> [TASK BRIEF]: Could the entries below be retyped exactly and in full?

> [Dataset entries]:
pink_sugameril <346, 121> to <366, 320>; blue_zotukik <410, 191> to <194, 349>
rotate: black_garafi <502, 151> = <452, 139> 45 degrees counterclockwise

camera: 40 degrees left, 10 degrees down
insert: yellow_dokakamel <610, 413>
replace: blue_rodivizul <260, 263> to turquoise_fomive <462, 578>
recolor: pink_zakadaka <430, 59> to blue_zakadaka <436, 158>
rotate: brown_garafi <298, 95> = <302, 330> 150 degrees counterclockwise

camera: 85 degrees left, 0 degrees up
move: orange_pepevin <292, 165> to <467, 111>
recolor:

> [ANSWER SECTION]:
pink_sugameril <346, 121> to <366, 320>; blue_zotukik <410, 191> to <194, 349>
rotate: black_garafi <502, 151> = <452, 139> 45 degrees counterclockwise

camera: 40 degrees left, 10 degrees down
insert: yellow_dokakamel <610, 413>
replace: blue_rodivizul <260, 263> to turquoise_fomive <462, 578>
recolor: pink_zakadaka <430, 59> to blue_zakadaka <436, 158>
rotate: brown_garafi <298, 95> = <302, 330> 150 degrees counterclockwise

camera: 85 degrees left, 0 degrees up
move: orange_pepevin <292, 165> to <467, 111>
recolor:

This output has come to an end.